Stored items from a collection
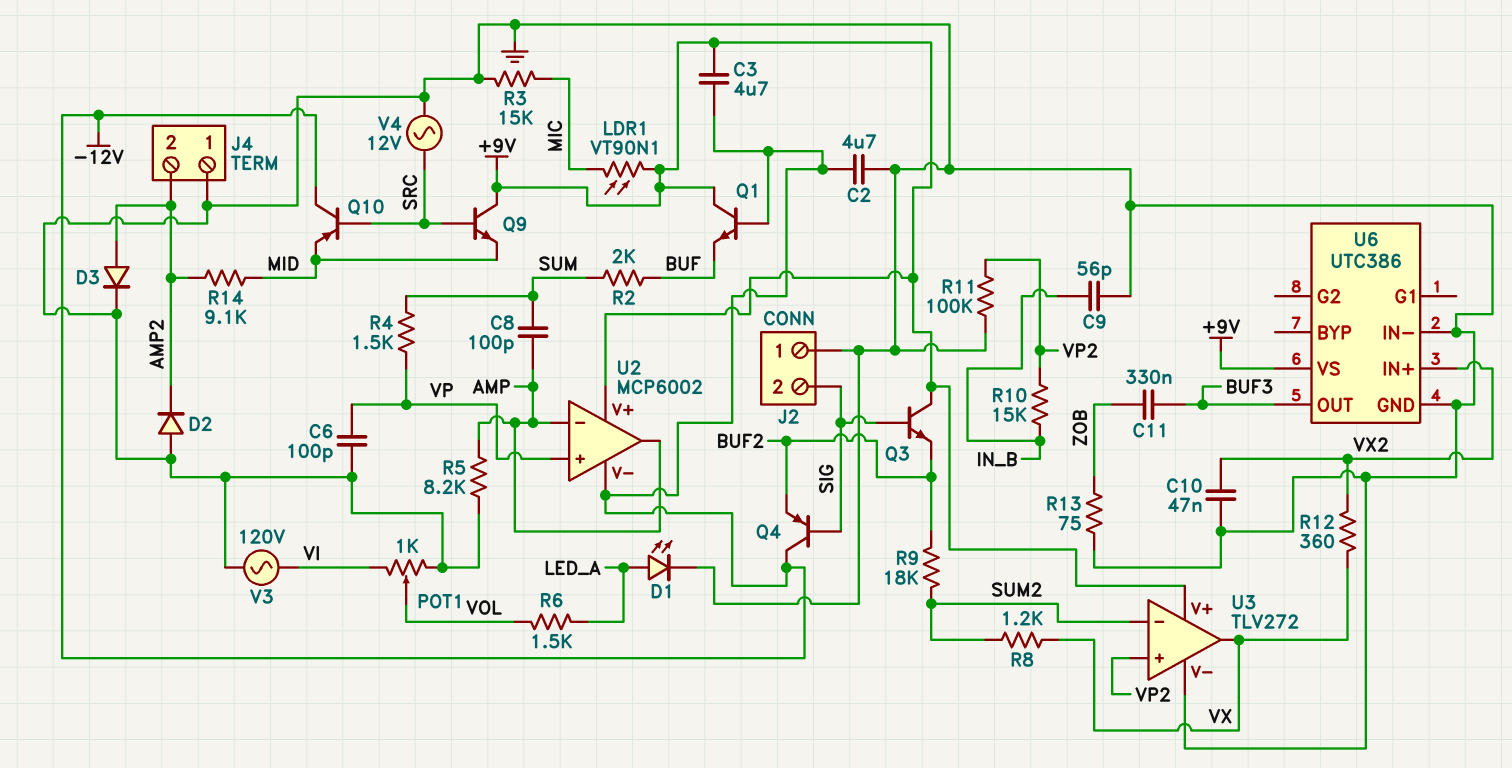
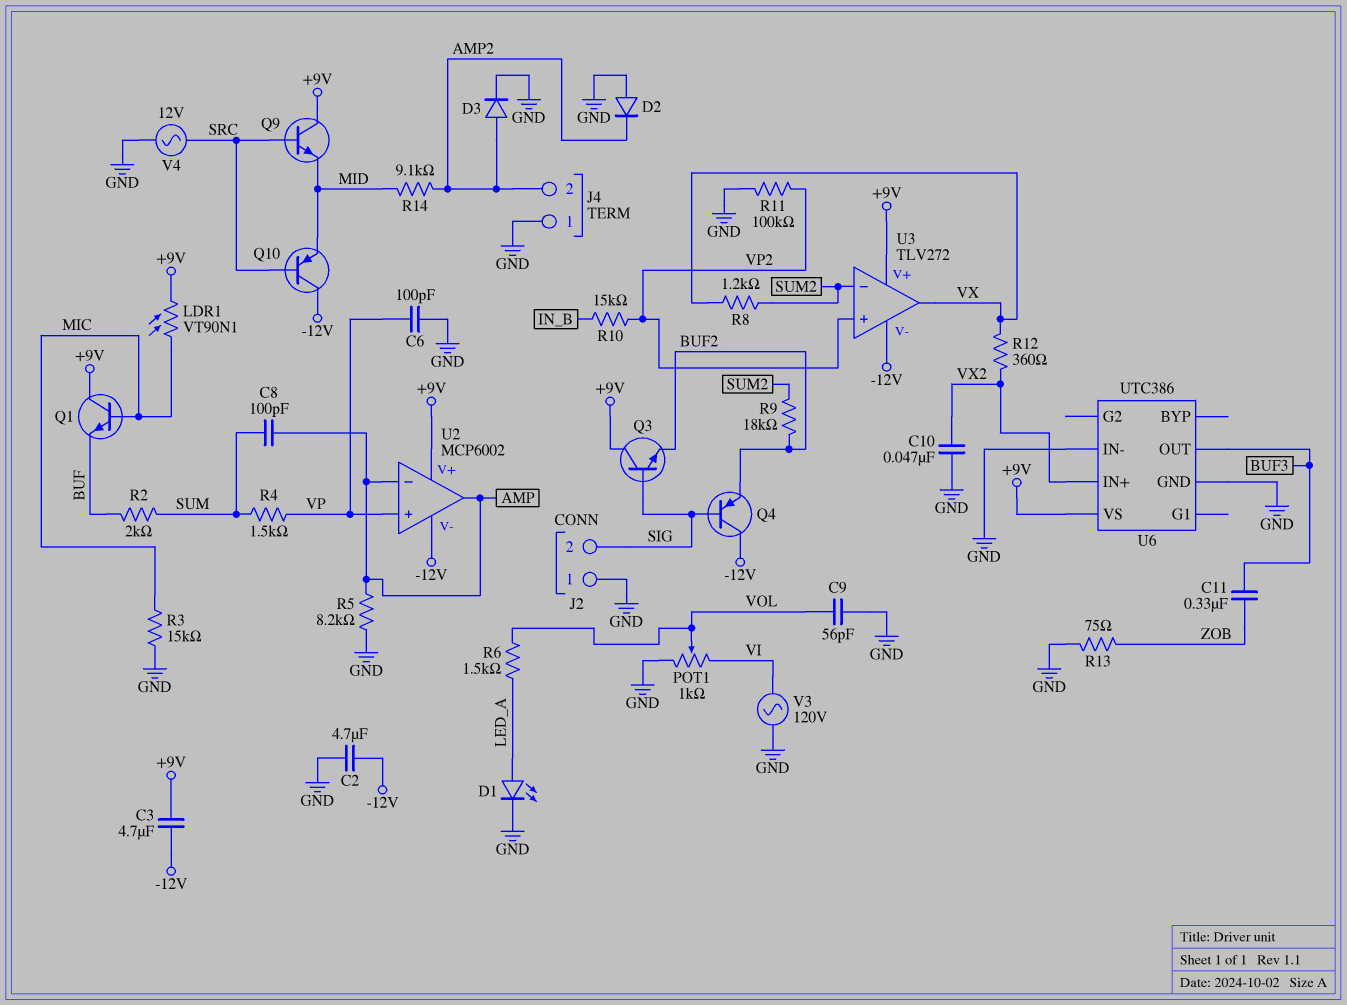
C9: 56pF (GND, IN_B) -> 56pF (GND, VOL)
Q1: NPN (B -12V, C +9V, E BUF) -> NPN (B MIC, C +9V, E BUF)
U3 pin V-: GND -> -12V

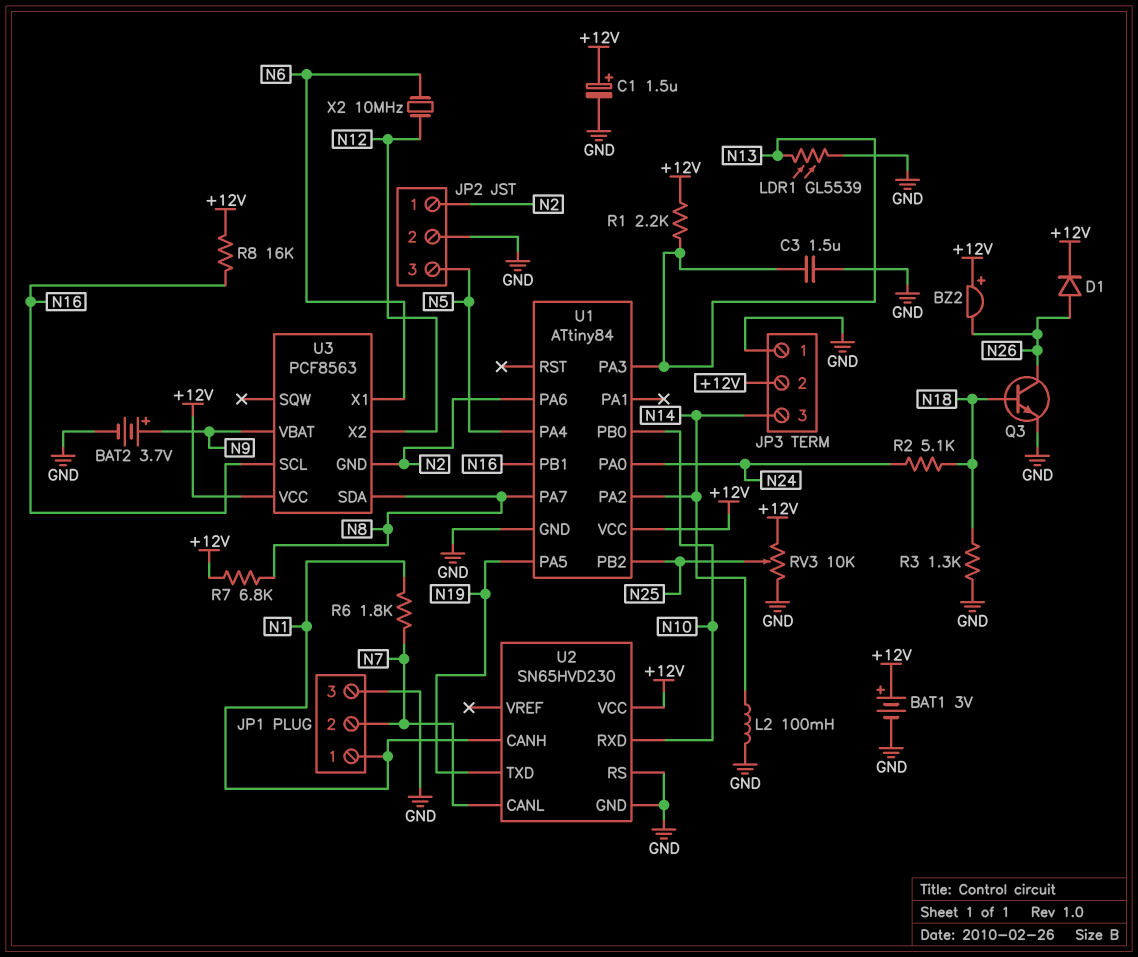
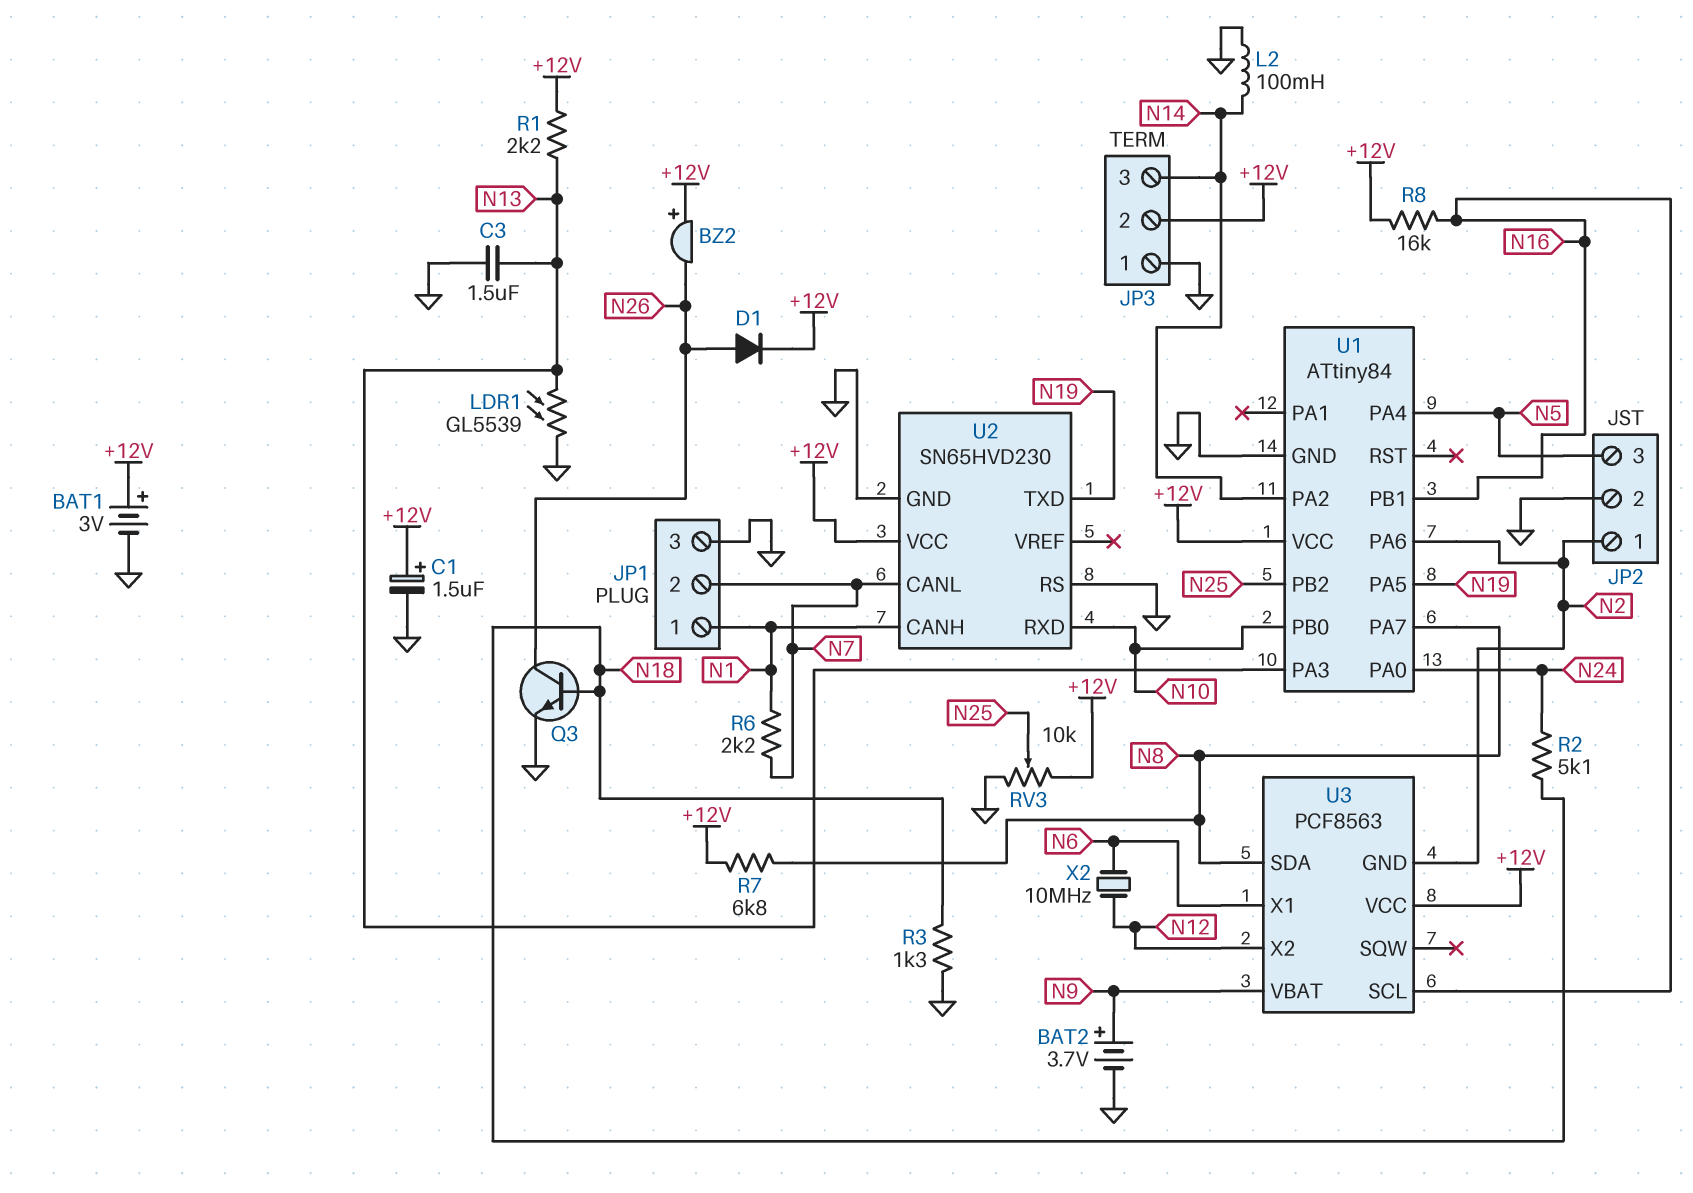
R6: 1.8k (N1, N7) -> 2.2k (N1, N7)

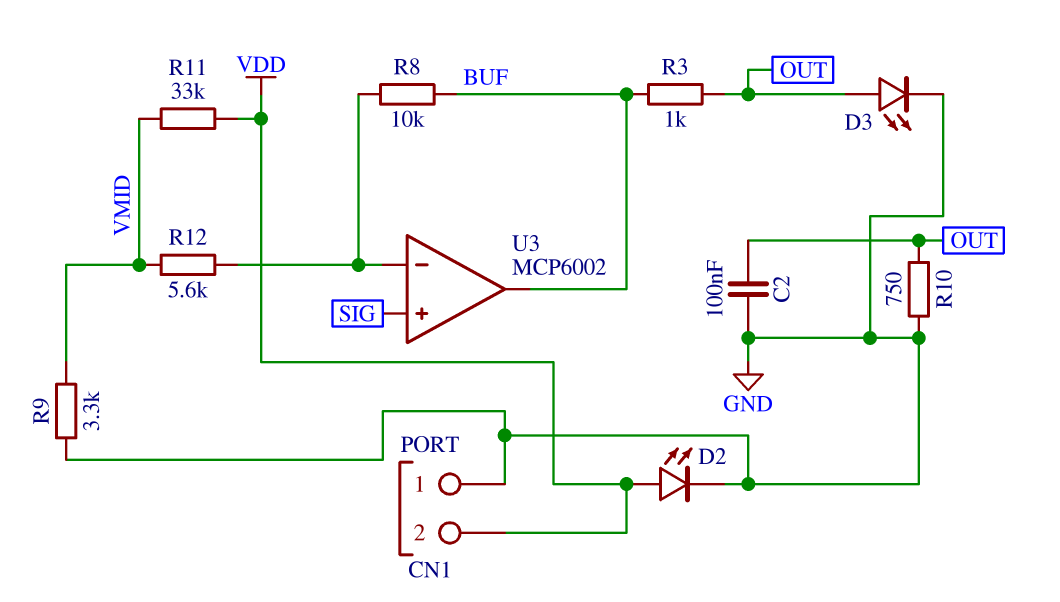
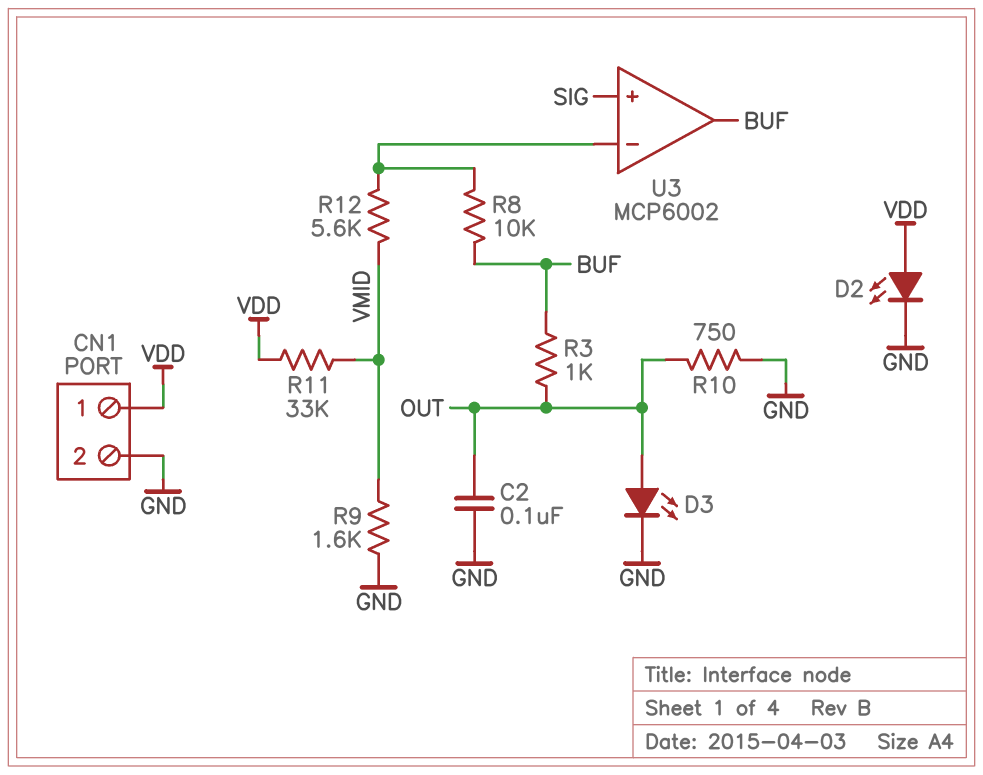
CN1 pin 1: GND -> VDD
CN1 pin 2: VDD -> GND
R9: 3.3k (GND, VMID) -> 1.6k (GND, VMID)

● **Assigned task**
Copy all the records above exactly, but leave out the pictures.

● **Answer to the exercise**
C9: 56pF (GND, IN_B) -> 56pF (GND, VOL)
Q1: NPN (B -12V, C +9V, E BUF) -> NPN (B MIC, C +9V, E BUF)
U3 pin V-: GND -> -12V

R6: 1.8k (N1, N7) -> 2.2k (N1, N7)

CN1 pin 1: GND -> VDD
CN1 pin 2: VDD -> GND
R9: 3.3k (GND, VMID) -> 1.6k (GND, VMID)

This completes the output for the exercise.